Exercise instructions >>
Extract from the entries below, exactly as given, only the lines from the line containing "gone,candle (yellow),(129 382" to the line containing "shifted,screwdriver (orange),(234 434", both lines included.

Dataset content >>
======
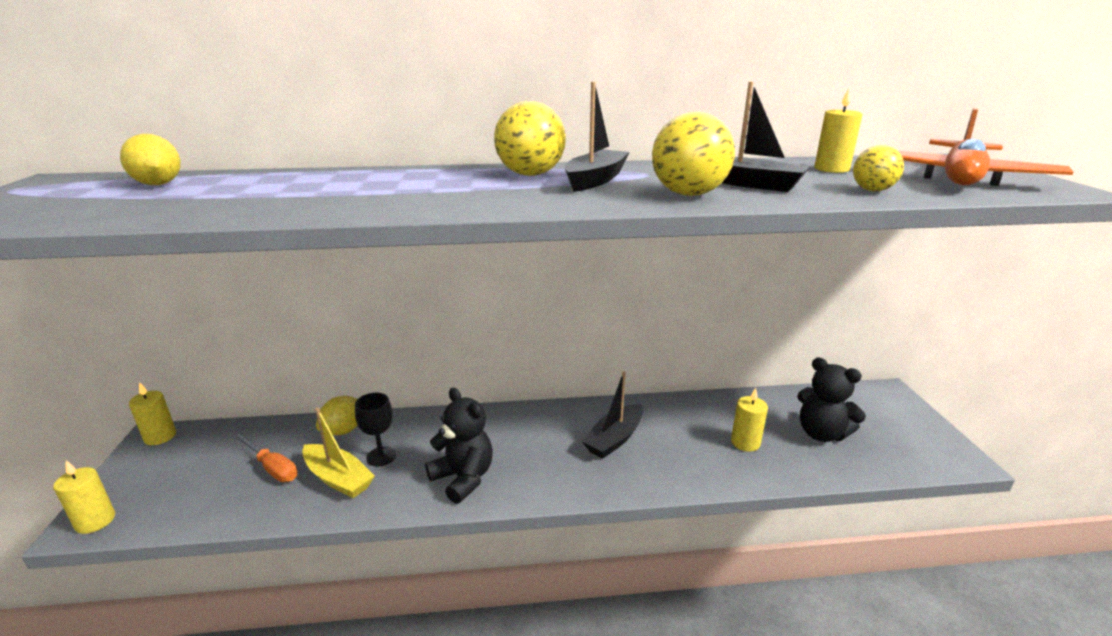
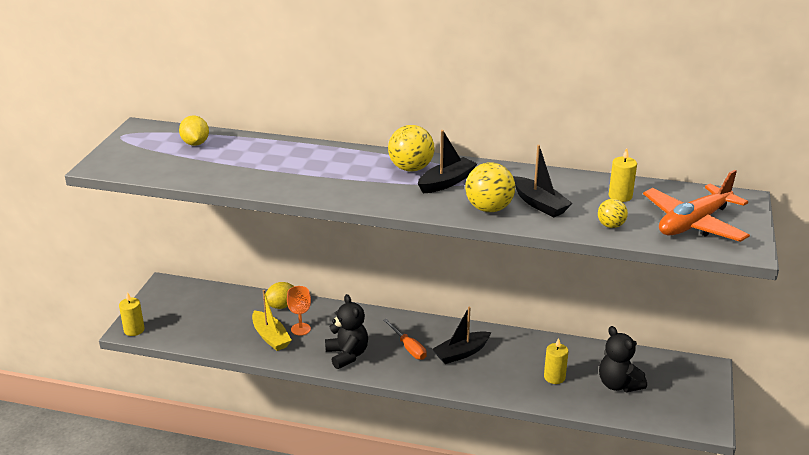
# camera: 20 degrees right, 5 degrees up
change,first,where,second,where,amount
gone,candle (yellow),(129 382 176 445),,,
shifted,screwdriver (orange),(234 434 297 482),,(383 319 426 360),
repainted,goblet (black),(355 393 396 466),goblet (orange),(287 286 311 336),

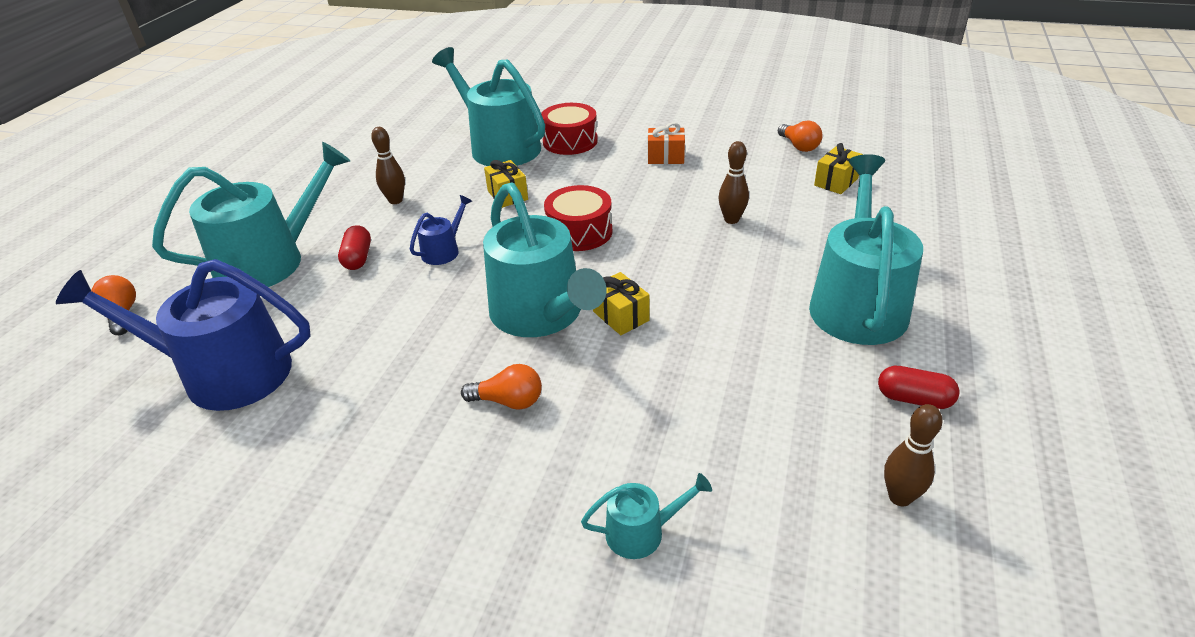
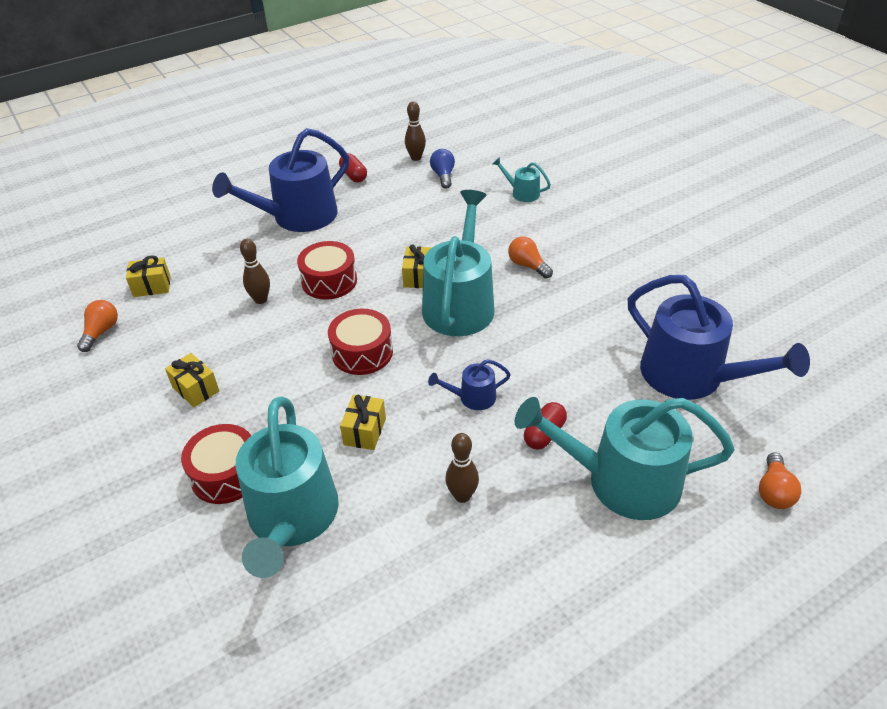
# camera: 140 degrees left, 5 degrees up
change,first,where,second,where,amount
repainted,gift (orange),(648 122 685 164),gift (yellow),(165 353 219 408),
repainted,watering can (turquoise),(809 154 923 345),watering can (blue),(212 128 349 232),
new,,,drum (red),(297 241 357 300),
new,,,light bulb (blue),(430 149 455 189),

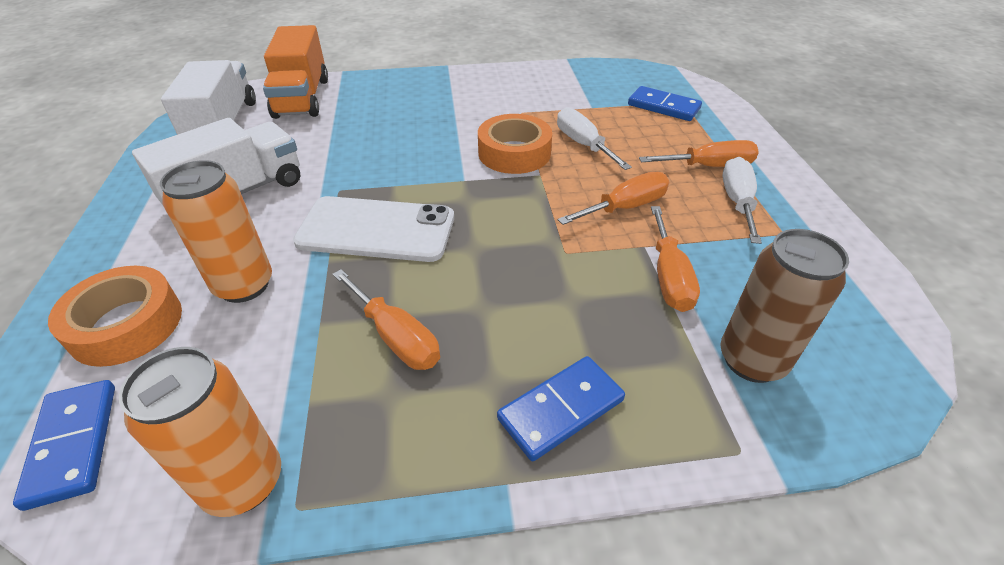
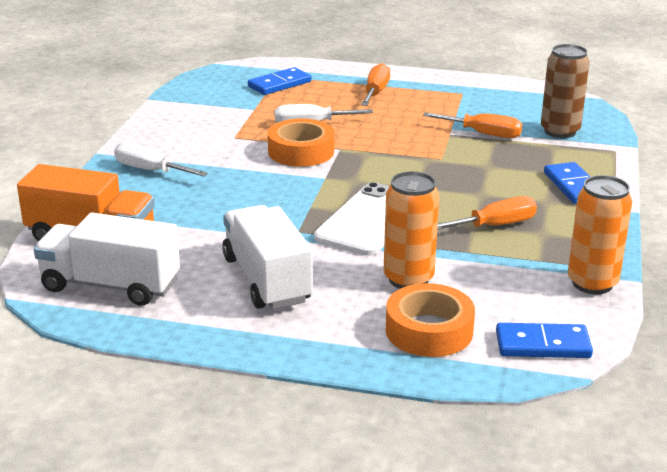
# camera: 70 degrees left, 15 degrees down
change,first,where,second,where,amount
gone,screwdriver (orange),(558 172 670 225),,,
shifted,screwdriver (white),(722 157 762 244),,(114 142 208 177),

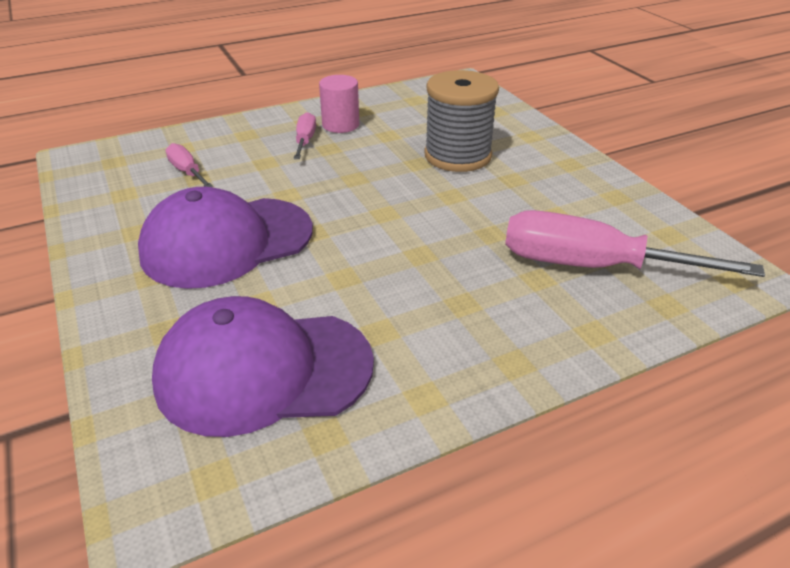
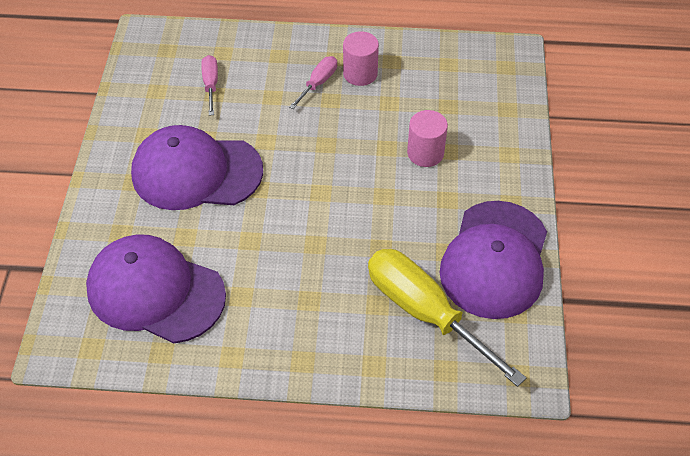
# camera: 30 degrees right, 15 degrees up
change,first,where,second,where,amount
swapped,spool (grey),(424 70 499 172),cylinder (pink),(407 110 448 167),
repainted,screwdriver (pink),(505 210 765 277),screwdriver (yellow),(368 249 526 387),
new,,,cap (purple),(440 201 547 319),

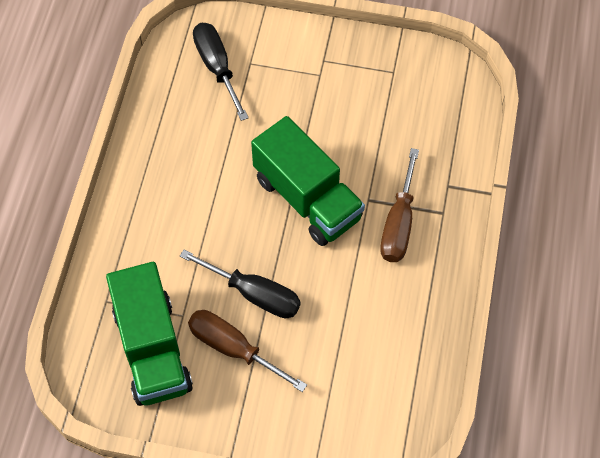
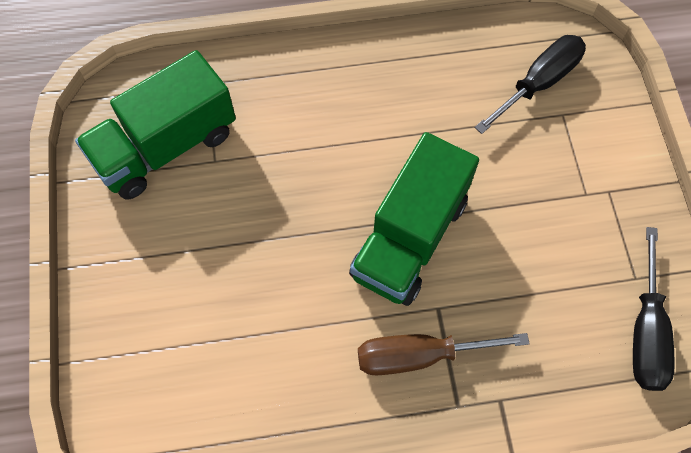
# camera: 70 degrees right, 5 degrees up
change,first,where,second,where,amount
shifted,screwdriver (black),(180 250 301 318),,(633 227 675 391),
gone,screwdriver (brown),(188 310 307 392),,,

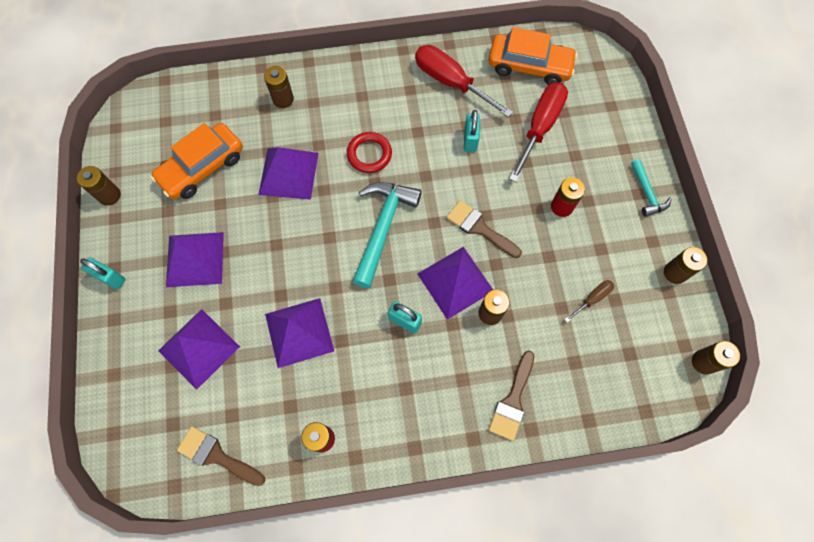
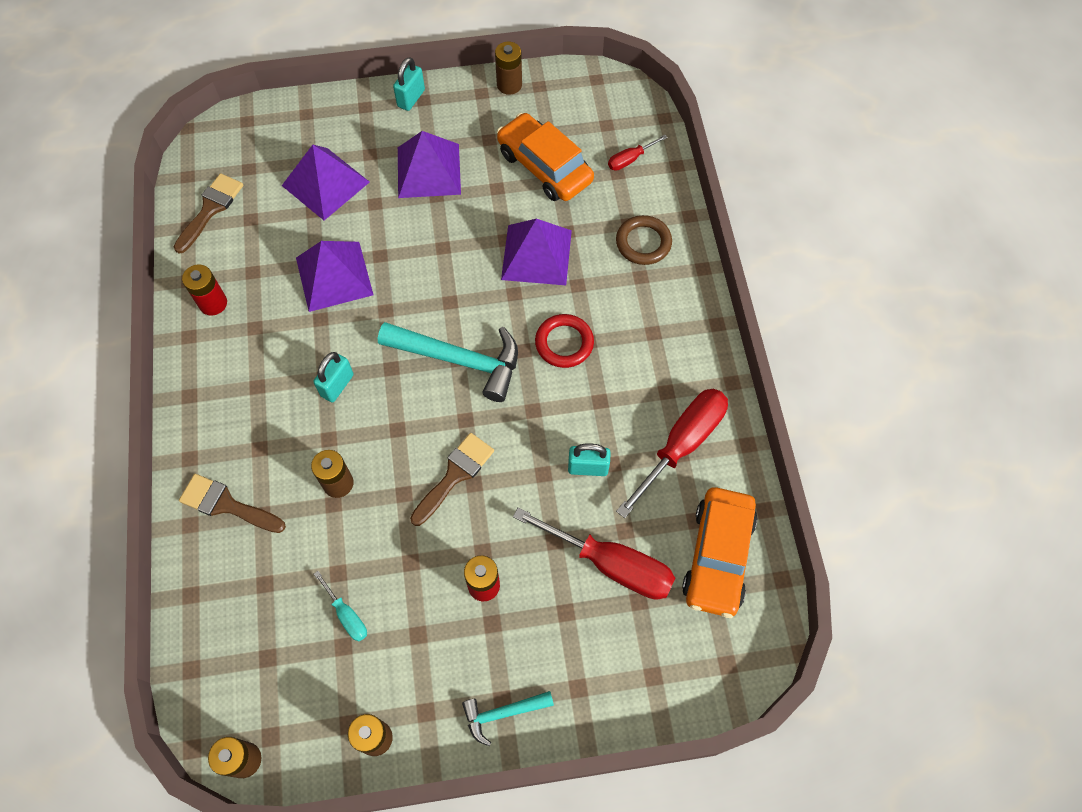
# camera: 90 degrees right, 5 degrees down
change,first,where,second,where,amount
swapped,battery (brown),(264 66 294 108),ring (brown),(616 215 672 265),
gone,pyramid (purple),(418 247 493 320),,,
repainted,screwdriver (brown),(564 280 614 323),screwdriver (turquoise),(314 571 367 641),
new,,,screwdriver (red),(608 135 668 171),

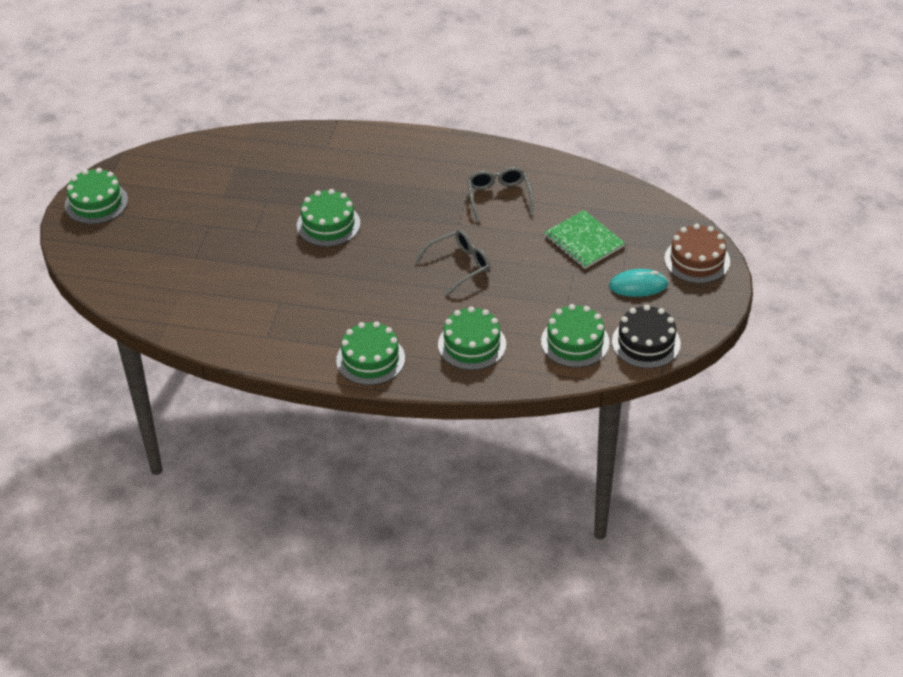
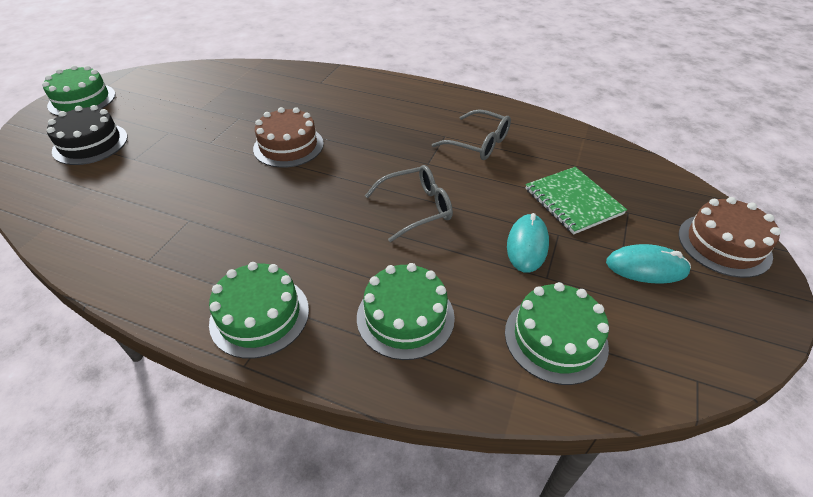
# camera: 10 degrees right, 0 degrees up
change,first,where,second,where,amount
repainted,cake (green),(297 189 360 247),cake (brown),(253 107 324 168),
rotated,glasses (grey),(467 167 533 222),,(432 109 511 160),120 degrees clockwise
shifted,cake (black),(612 305 681 368),,(47 105 128 165),
new,,,mouse (turquoise),(507 213 549 273),

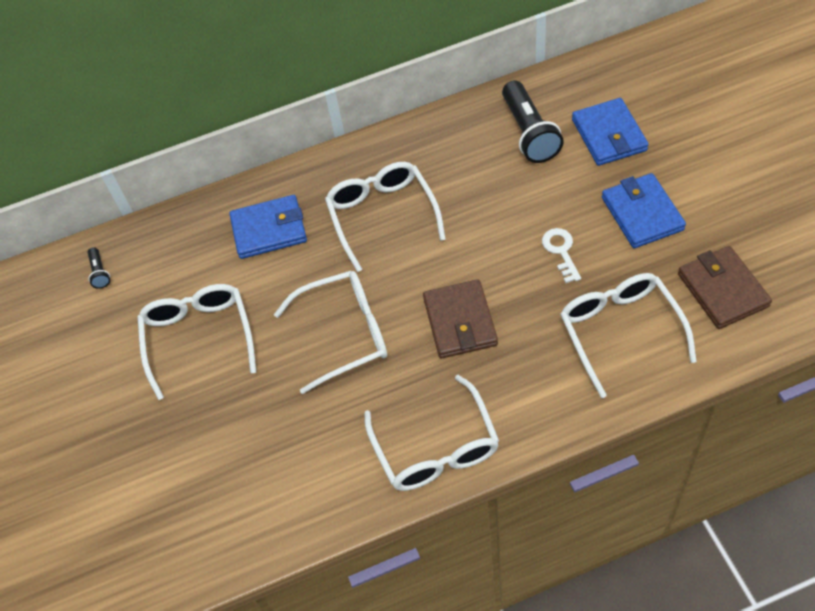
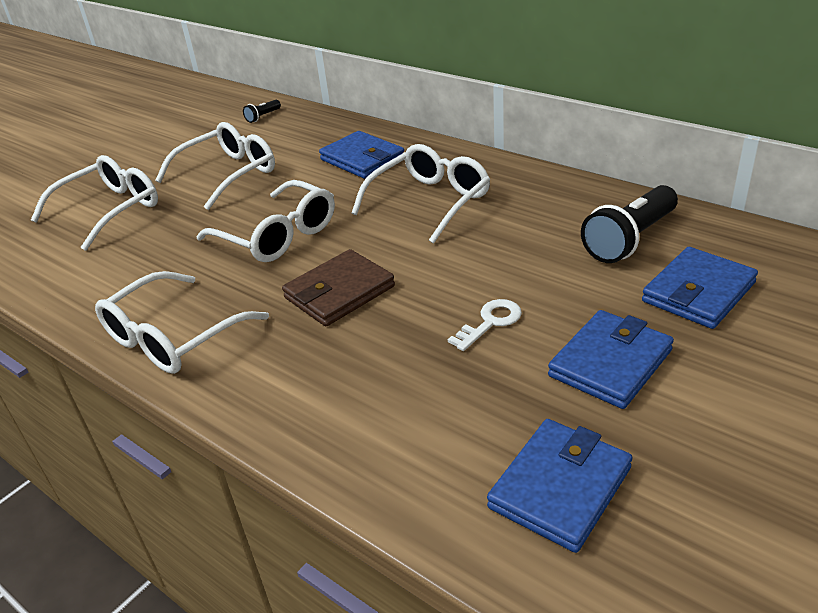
# camera: 55 degrees right, 20 degrees down
change,first,where,second,where,amount
shifted,glasses (white),(560 273 697 398),,(31 155 158 251),
repainted,wallet (brown),(678 246 772 329),wallet (blue),(487 419 633 553),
======
Task result >>
gone,candle (yellow),(129 382 176 445),,,
shifted,screwdriver (orange),(234 434 297 482),,(383 319 426 360),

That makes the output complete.